Task.
Every line from the one that contains "minor.mp3: [645,309,678,351] ->" to the end of the material below should be output exactly, with both ends included and nothing else.

Data to examine.
━━━
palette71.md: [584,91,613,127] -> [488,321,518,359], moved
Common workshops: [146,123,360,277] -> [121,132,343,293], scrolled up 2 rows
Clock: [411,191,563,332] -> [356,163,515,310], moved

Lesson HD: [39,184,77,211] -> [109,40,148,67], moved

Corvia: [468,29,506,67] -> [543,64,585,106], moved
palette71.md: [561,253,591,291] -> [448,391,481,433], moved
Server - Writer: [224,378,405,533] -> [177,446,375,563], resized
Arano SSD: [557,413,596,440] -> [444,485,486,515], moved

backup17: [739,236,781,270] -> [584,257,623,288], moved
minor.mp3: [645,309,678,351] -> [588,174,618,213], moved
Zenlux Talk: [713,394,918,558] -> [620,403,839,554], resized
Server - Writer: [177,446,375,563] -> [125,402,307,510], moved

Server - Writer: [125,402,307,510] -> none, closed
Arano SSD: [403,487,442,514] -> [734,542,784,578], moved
━━━
Solution to the exercise.
minor.mp3: [645,309,678,351] -> [588,174,618,213], moved
Zenlux Talk: [713,394,918,558] -> [620,403,839,554], resized
Server - Writer: [177,446,375,563] -> [125,402,307,510], moved

Server - Writer: [125,402,307,510] -> none, closed
Arano SSD: [403,487,442,514] -> [734,542,784,578], moved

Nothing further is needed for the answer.